## Assigned task
Scan the data below and copy each line where "ball" occurs.
--- Records for this exercise ---
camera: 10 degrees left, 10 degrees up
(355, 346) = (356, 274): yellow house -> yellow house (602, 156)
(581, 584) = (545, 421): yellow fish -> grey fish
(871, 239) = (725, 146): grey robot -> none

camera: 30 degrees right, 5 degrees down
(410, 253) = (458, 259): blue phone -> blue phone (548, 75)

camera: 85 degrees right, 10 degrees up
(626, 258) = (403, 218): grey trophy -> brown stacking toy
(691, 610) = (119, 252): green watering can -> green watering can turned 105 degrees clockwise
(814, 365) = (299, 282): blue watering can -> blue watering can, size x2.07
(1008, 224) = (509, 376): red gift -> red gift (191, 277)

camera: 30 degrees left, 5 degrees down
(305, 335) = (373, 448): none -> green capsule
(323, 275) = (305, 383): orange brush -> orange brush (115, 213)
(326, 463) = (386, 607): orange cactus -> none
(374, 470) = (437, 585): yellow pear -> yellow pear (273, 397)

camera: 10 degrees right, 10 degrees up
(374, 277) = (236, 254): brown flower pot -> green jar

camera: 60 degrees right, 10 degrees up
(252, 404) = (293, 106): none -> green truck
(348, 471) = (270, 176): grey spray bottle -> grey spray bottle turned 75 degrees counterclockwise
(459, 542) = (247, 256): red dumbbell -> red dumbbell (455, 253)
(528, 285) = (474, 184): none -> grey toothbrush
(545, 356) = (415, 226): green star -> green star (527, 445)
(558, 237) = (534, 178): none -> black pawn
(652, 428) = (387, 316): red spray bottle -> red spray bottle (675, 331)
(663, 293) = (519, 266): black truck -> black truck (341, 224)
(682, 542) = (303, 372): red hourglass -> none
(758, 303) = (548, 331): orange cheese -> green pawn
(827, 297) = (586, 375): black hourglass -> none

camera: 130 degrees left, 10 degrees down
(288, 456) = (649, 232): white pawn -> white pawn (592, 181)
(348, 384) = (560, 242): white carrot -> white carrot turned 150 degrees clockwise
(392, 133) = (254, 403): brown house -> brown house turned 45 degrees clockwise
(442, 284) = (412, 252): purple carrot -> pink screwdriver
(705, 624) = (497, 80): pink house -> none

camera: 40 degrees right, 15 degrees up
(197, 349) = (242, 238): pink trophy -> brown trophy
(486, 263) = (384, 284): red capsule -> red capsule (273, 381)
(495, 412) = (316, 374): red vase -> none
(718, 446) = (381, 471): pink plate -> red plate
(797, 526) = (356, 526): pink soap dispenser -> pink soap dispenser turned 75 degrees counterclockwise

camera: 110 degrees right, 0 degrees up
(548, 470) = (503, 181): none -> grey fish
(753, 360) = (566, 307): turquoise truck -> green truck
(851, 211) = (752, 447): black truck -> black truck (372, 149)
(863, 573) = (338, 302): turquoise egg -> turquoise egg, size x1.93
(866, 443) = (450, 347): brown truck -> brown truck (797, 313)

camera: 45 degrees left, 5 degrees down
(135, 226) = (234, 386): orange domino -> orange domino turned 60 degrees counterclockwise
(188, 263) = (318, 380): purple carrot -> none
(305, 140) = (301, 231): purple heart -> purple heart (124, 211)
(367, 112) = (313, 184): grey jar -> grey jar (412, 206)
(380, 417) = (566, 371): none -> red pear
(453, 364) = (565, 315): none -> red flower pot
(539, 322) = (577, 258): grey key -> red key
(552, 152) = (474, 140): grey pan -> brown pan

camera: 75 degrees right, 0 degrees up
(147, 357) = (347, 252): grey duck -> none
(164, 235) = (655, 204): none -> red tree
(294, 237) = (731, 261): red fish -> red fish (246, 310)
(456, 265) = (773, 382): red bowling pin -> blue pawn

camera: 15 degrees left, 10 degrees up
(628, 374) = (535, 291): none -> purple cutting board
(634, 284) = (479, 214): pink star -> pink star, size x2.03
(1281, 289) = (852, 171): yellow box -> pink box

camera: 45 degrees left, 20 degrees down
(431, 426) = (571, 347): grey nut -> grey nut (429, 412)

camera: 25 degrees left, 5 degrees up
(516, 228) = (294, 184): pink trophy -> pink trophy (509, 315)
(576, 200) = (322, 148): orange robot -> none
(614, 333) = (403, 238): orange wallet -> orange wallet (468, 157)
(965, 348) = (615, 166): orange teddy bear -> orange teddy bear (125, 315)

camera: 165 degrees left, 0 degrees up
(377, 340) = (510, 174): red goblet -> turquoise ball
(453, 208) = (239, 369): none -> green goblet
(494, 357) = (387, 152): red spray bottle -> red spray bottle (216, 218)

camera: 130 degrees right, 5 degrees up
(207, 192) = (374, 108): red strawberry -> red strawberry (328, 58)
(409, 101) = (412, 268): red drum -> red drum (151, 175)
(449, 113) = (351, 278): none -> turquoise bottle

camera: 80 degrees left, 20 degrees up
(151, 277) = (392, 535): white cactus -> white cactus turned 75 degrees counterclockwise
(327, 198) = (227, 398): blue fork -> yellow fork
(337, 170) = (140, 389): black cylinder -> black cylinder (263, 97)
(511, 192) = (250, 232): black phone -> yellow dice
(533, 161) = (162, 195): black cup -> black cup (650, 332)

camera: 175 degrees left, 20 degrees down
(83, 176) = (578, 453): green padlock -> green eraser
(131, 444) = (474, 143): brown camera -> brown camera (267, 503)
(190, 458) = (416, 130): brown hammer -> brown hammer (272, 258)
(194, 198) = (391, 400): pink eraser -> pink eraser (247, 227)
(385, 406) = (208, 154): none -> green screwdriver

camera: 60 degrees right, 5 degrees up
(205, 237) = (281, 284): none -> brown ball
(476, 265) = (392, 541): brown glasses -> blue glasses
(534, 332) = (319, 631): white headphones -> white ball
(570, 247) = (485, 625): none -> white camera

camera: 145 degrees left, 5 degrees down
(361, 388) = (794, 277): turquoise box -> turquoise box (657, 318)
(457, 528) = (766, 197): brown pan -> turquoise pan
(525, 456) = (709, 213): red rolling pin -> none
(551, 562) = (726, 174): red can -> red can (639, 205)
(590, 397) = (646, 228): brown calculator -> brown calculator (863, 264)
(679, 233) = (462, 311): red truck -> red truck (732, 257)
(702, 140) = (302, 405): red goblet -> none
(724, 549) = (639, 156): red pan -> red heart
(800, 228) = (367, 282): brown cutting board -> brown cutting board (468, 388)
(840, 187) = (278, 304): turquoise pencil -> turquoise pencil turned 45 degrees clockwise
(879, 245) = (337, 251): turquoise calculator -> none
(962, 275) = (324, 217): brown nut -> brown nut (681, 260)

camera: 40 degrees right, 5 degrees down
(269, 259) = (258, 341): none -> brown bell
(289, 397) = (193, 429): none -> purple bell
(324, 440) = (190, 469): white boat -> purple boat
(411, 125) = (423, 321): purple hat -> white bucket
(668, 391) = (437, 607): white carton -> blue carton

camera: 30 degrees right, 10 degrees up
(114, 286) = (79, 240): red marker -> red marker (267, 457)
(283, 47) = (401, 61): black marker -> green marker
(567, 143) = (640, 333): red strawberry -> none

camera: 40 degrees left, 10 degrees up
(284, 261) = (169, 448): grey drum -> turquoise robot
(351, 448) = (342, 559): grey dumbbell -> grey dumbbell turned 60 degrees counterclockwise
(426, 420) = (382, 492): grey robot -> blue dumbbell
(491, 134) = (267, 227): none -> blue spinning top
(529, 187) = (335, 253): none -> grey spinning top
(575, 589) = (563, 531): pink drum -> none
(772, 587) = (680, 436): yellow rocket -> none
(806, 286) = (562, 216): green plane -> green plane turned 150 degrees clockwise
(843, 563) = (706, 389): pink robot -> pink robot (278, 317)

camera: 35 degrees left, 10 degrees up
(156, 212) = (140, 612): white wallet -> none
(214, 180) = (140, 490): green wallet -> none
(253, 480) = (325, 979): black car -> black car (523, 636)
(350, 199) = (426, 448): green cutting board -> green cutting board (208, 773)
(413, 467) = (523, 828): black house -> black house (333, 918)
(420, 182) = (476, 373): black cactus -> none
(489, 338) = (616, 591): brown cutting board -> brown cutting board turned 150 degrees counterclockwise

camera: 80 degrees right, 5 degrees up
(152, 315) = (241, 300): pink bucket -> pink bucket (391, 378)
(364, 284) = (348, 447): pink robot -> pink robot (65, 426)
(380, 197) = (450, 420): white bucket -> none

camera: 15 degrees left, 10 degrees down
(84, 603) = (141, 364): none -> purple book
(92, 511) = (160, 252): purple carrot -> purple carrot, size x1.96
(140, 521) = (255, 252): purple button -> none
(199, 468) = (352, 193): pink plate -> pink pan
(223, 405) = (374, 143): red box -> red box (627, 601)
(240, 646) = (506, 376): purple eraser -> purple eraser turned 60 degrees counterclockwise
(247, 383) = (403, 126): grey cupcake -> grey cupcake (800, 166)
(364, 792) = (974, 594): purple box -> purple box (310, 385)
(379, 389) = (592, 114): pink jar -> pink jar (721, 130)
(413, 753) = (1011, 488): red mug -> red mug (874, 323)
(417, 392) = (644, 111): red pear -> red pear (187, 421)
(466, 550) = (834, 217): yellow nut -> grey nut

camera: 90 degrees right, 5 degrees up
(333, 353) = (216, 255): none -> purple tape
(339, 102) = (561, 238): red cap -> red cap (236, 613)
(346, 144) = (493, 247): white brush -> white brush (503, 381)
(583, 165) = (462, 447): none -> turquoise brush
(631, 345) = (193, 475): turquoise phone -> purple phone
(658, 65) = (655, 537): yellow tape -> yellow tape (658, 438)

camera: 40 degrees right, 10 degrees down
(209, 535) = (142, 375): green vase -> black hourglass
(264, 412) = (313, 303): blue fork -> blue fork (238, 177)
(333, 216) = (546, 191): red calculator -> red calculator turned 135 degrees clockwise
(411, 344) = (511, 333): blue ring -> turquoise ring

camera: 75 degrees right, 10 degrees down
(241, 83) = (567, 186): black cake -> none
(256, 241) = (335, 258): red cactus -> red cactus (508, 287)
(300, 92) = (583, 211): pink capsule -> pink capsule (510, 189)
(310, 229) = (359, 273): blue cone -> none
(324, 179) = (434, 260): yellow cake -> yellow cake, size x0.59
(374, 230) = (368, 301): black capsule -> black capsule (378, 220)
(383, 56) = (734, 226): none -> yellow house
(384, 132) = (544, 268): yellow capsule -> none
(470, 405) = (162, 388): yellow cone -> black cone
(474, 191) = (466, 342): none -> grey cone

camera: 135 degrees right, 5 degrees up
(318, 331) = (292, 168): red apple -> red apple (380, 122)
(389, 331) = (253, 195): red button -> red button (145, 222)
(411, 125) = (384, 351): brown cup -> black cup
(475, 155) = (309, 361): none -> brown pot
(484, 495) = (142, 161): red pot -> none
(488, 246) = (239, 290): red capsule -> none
---
## Result for this task
(377, 340) = (510, 174): red goblet -> turquoise ball
(205, 237) = (281, 284): none -> brown ball
(534, 332) = (319, 631): white headphones -> white ball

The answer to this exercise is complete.